◆ WHAT IS REQUIRED ◆
After checking the listing below, say how many of its lines contain the string "blue". Only the number is needed.

.....

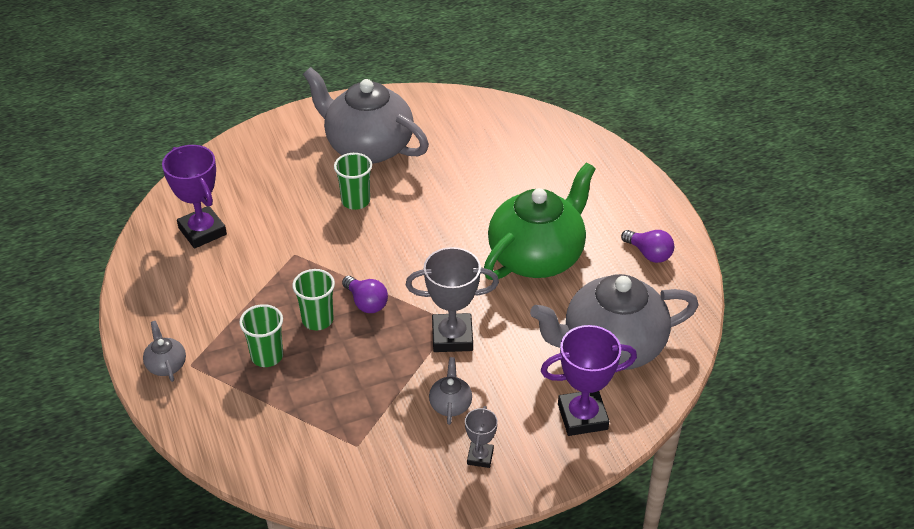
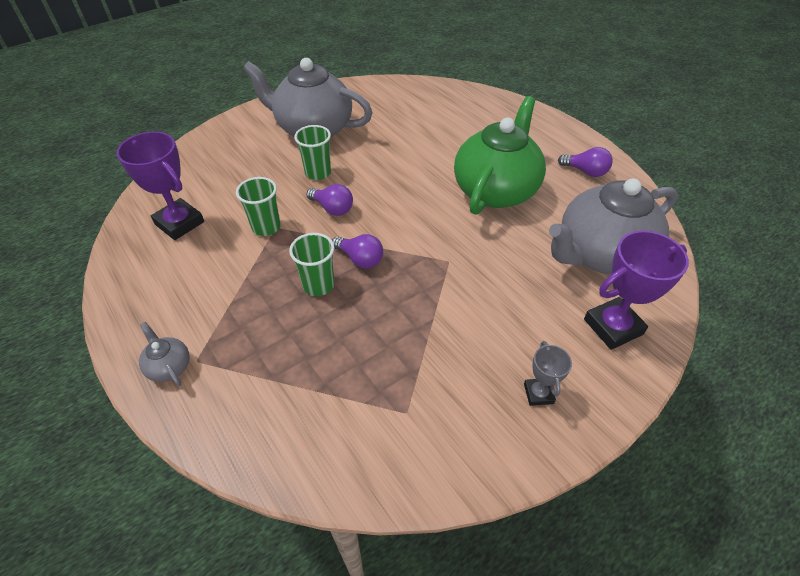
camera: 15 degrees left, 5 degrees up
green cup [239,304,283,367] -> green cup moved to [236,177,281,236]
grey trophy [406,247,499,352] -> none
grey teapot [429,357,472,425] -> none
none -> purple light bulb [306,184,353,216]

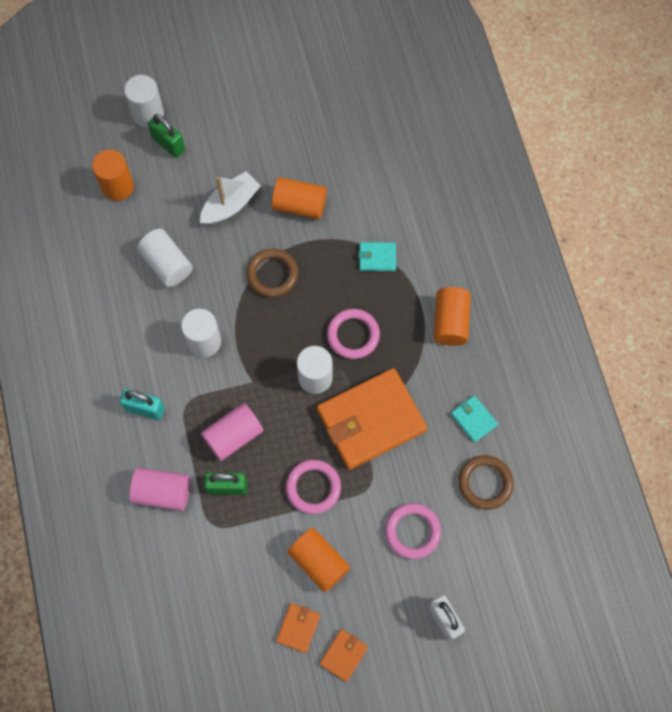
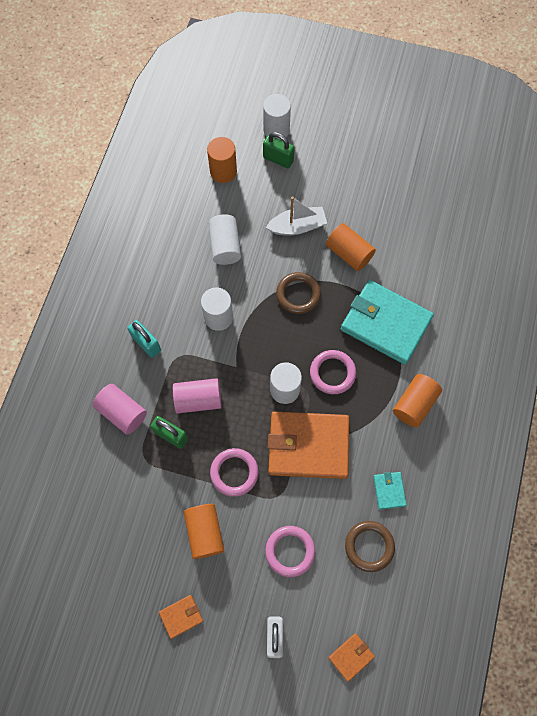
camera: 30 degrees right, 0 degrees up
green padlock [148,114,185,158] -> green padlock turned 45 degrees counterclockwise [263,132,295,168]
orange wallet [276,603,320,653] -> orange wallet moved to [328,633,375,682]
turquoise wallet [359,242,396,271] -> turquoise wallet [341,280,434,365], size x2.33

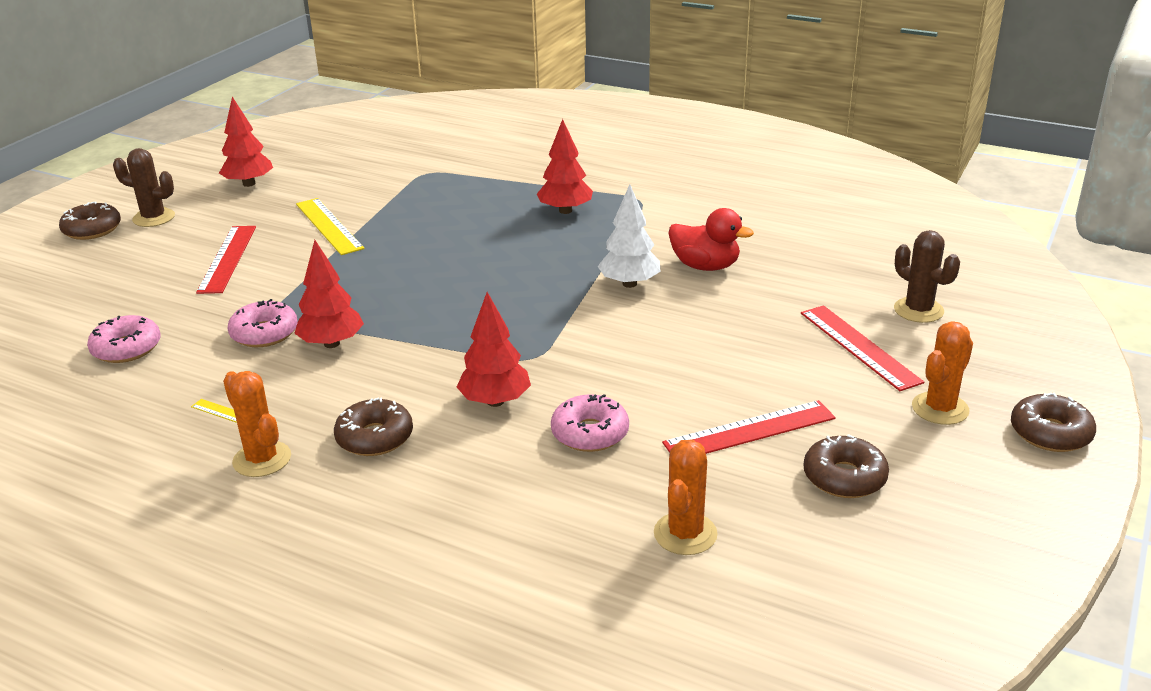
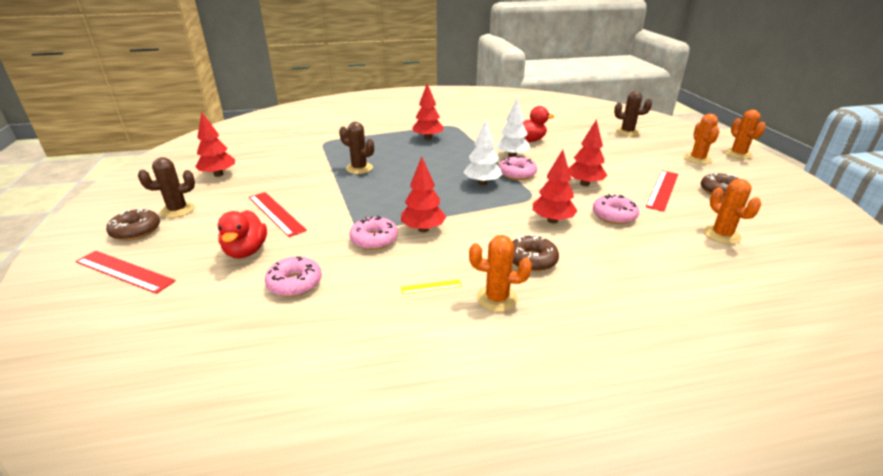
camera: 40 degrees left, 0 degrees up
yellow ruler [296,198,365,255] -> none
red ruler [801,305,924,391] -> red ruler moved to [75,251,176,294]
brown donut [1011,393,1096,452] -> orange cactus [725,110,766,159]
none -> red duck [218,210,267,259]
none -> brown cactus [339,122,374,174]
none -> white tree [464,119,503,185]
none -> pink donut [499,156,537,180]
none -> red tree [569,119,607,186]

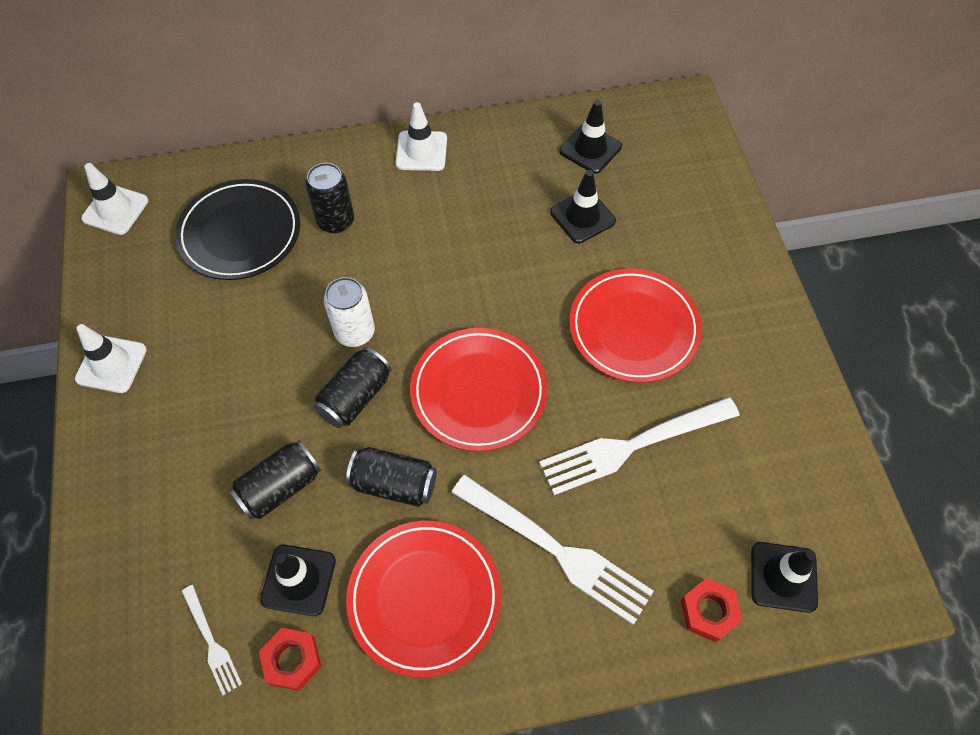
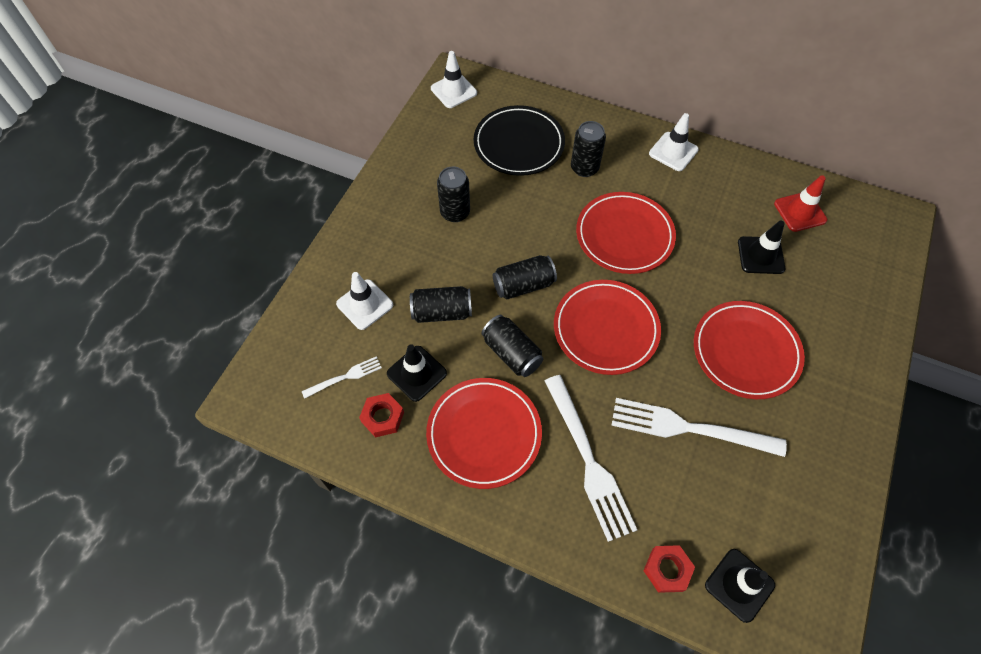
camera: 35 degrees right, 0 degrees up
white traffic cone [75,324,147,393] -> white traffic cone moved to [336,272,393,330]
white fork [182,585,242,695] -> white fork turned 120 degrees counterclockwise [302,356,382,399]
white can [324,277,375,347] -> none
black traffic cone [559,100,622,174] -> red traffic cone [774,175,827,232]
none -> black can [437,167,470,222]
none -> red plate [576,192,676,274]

.....

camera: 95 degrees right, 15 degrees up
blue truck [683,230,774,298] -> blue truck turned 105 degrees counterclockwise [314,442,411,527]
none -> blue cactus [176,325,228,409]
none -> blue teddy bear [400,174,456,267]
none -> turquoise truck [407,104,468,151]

.....

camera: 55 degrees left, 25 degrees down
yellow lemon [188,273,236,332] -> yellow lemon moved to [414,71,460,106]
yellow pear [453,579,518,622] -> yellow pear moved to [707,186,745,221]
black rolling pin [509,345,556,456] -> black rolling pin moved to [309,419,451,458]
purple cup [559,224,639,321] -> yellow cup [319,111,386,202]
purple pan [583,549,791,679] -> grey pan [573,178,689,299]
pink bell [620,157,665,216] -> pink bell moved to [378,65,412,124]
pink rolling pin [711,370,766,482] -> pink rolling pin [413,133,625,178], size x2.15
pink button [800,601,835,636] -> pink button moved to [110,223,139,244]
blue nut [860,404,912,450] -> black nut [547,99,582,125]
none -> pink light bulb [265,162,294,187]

.....

◆ EXERCISE ANSWER ◆
4